_Directions for this task_:
The required answer is a copy of each line in the entries below that includes "Loïc".

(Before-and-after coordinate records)
--- START ---

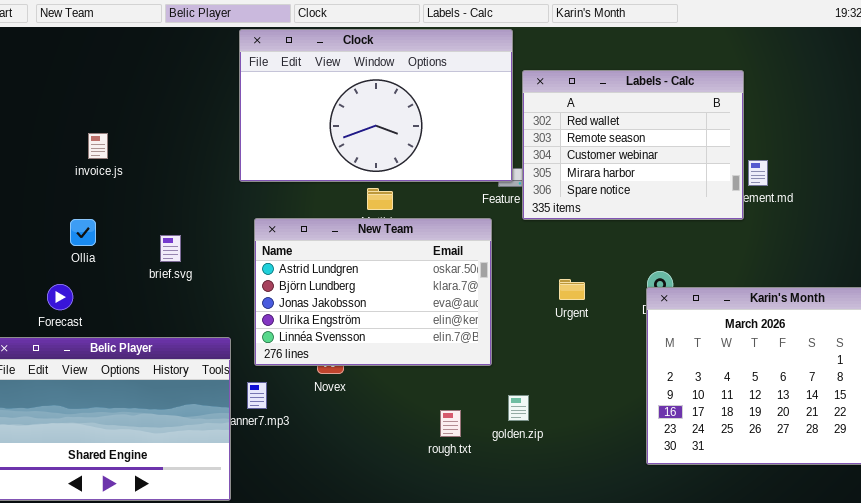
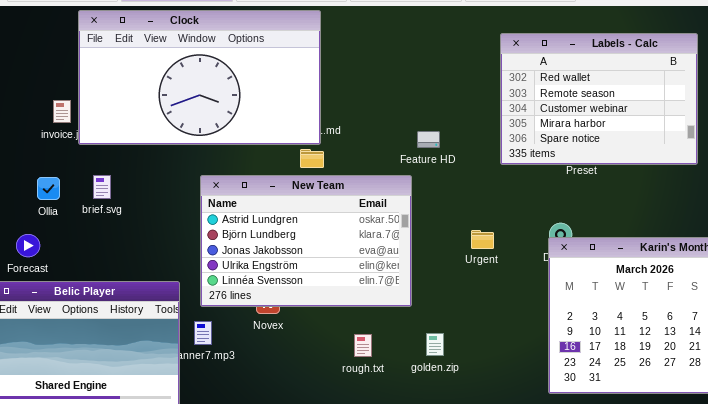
Clock: [239,29,513,182] -> [78,10,321,145], moved
Labels - Calc: [522,70,744,220] -> [500,33,698,165], moved
brief.svg: [160,235,181,262] -> [93,175,111,199], moved
rough.txt: [440,410,461,437] -> [354,334,372,357], moved

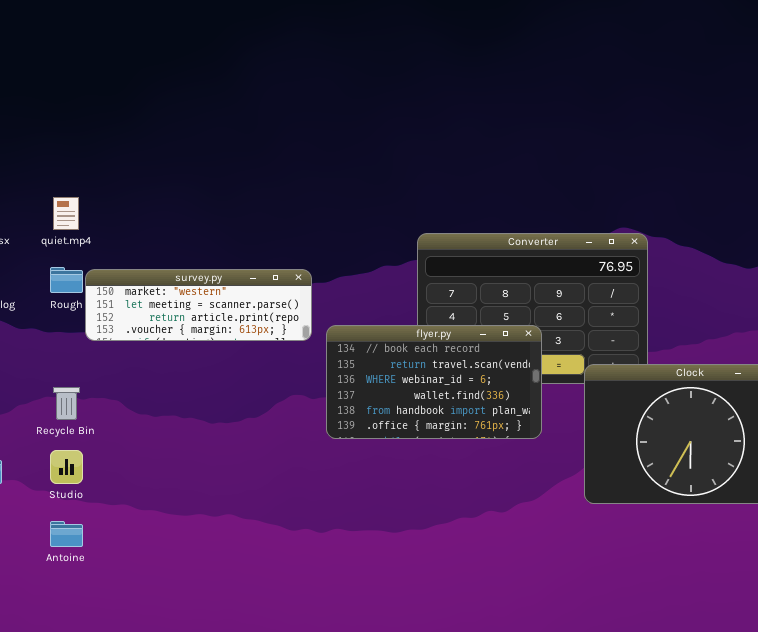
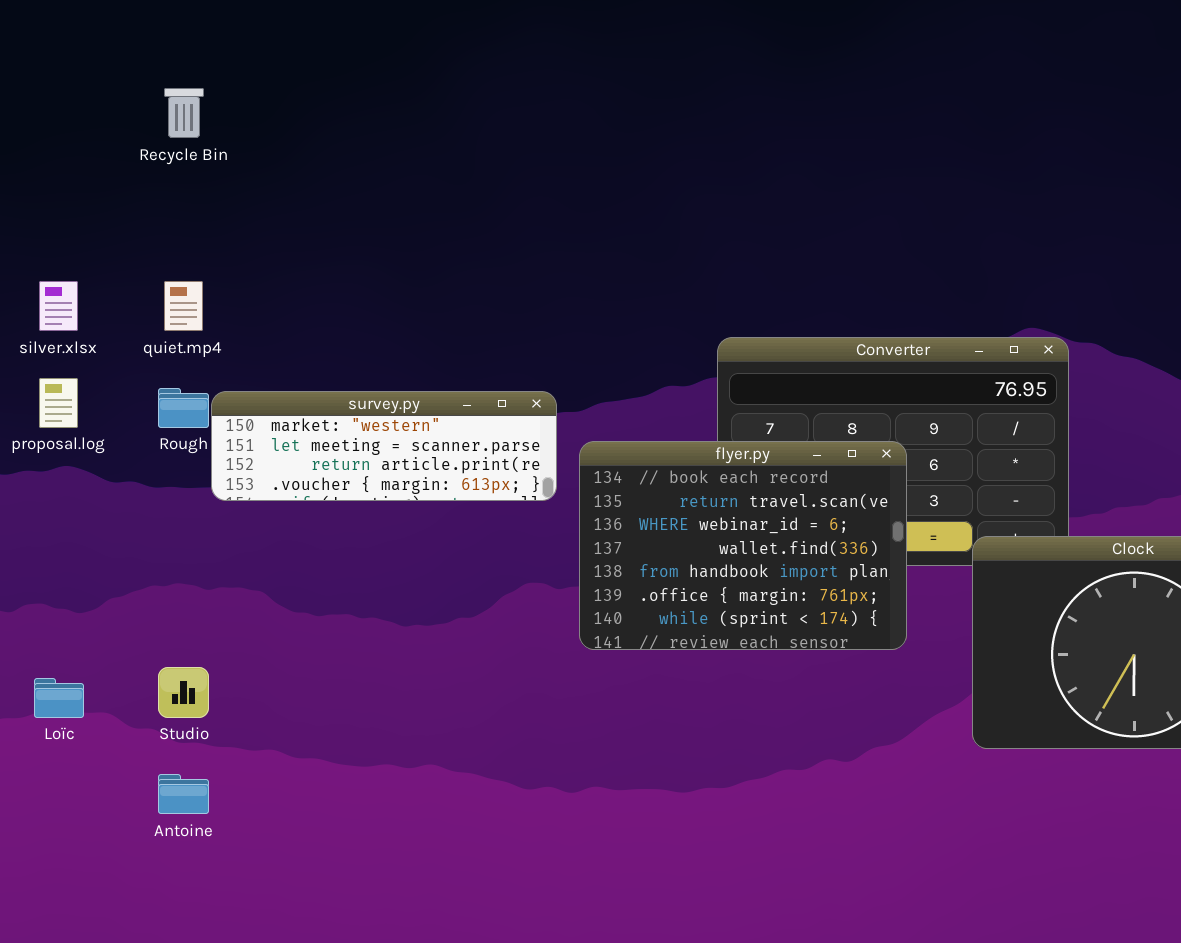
flyer.py: [326,325,542,439] -> [579,441,907,650], resized
Recycle Bin: [53,387,80,420] -> [164,88,204,138], moved

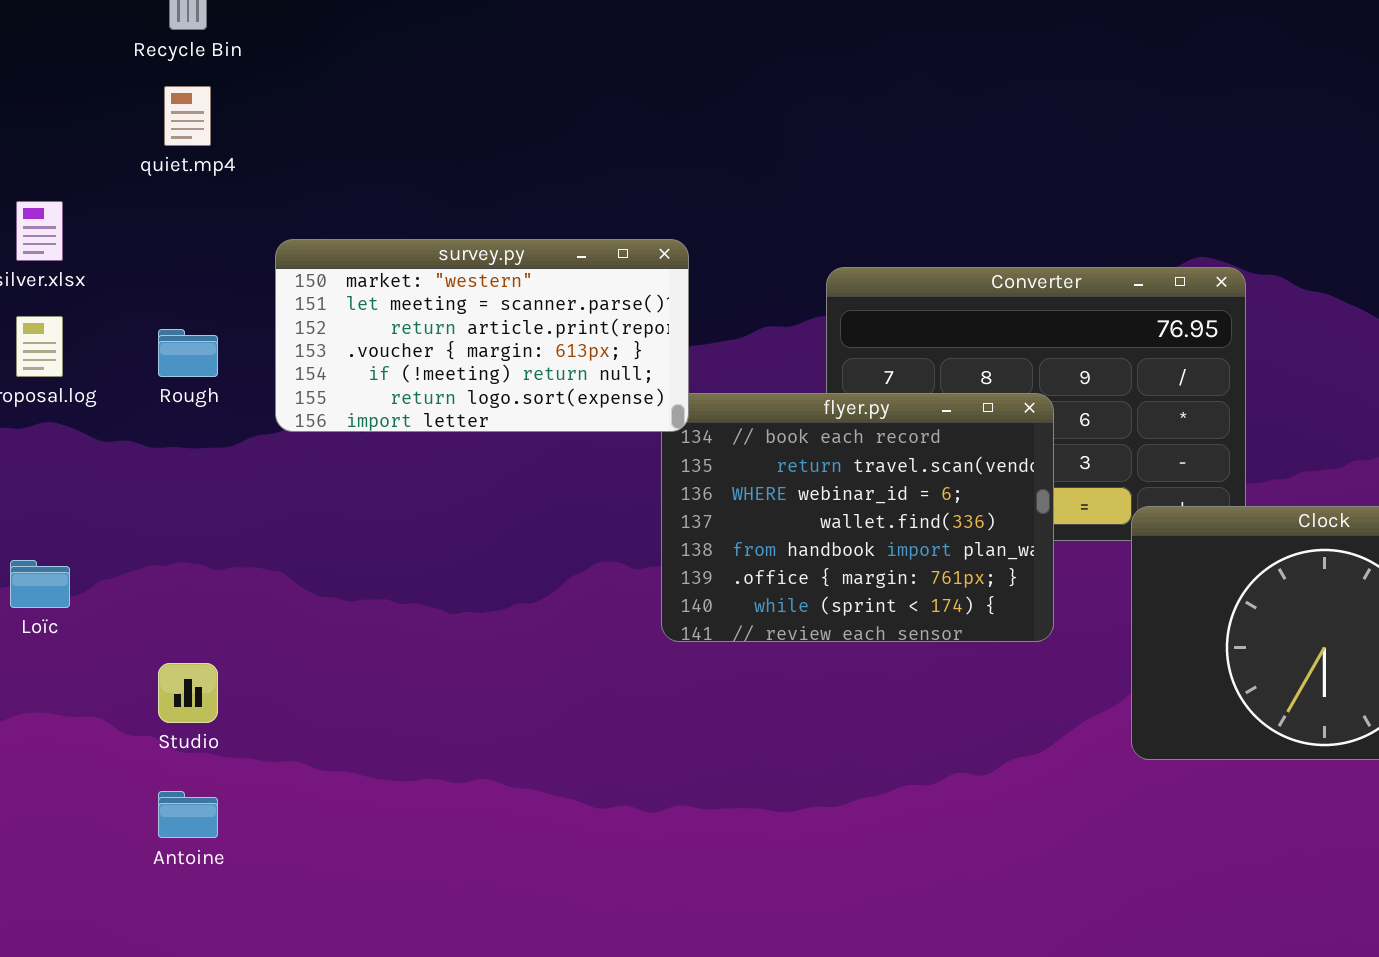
quiet.mp4: [164,281,203,331] -> [164,86,211,146], moved
survey.py: [211,391,557,501] -> [275,239,689,432], moved, resized
Loïc: [34,678,84,718] -> [10,560,70,608], moved

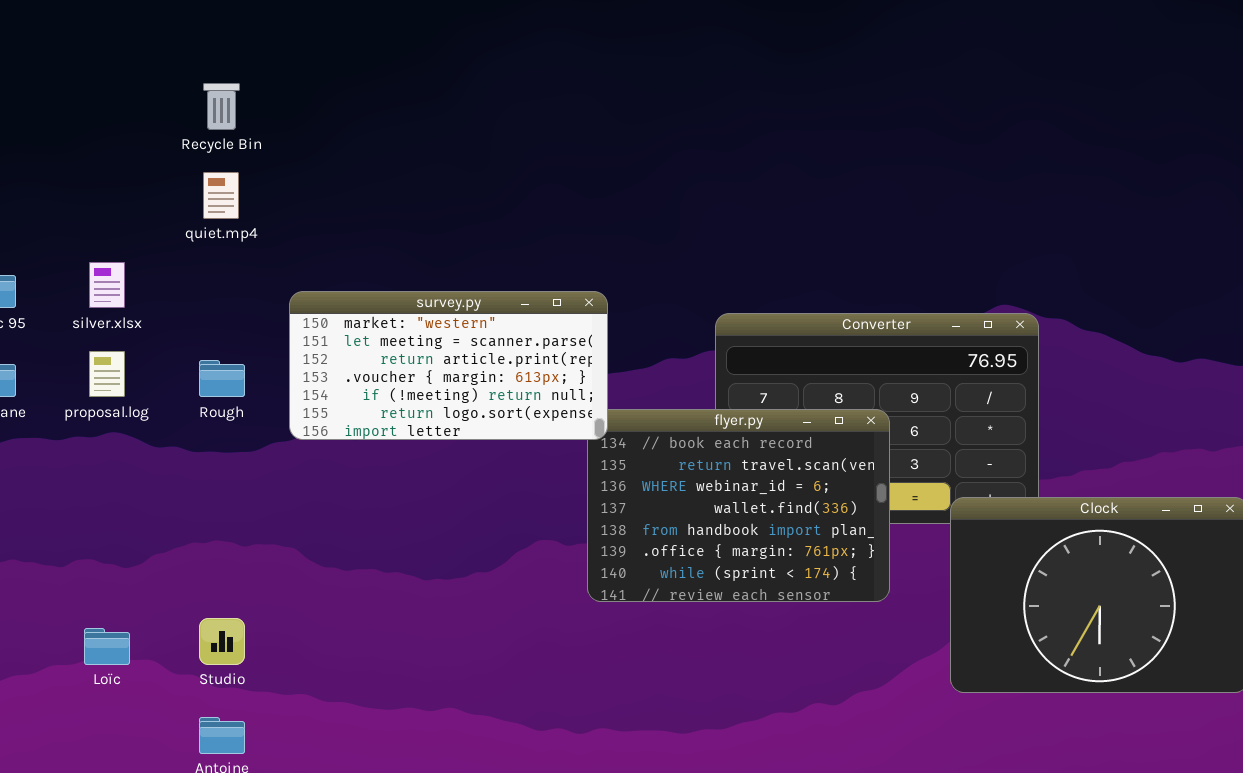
Loïc: [10,560,70,608] -> [84,628,130,665], moved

--- END ---

_Written answer_:
Loïc: [34,678,84,718] -> [10,560,70,608], moved
Loïc: [10,560,70,608] -> [84,628,130,665], moved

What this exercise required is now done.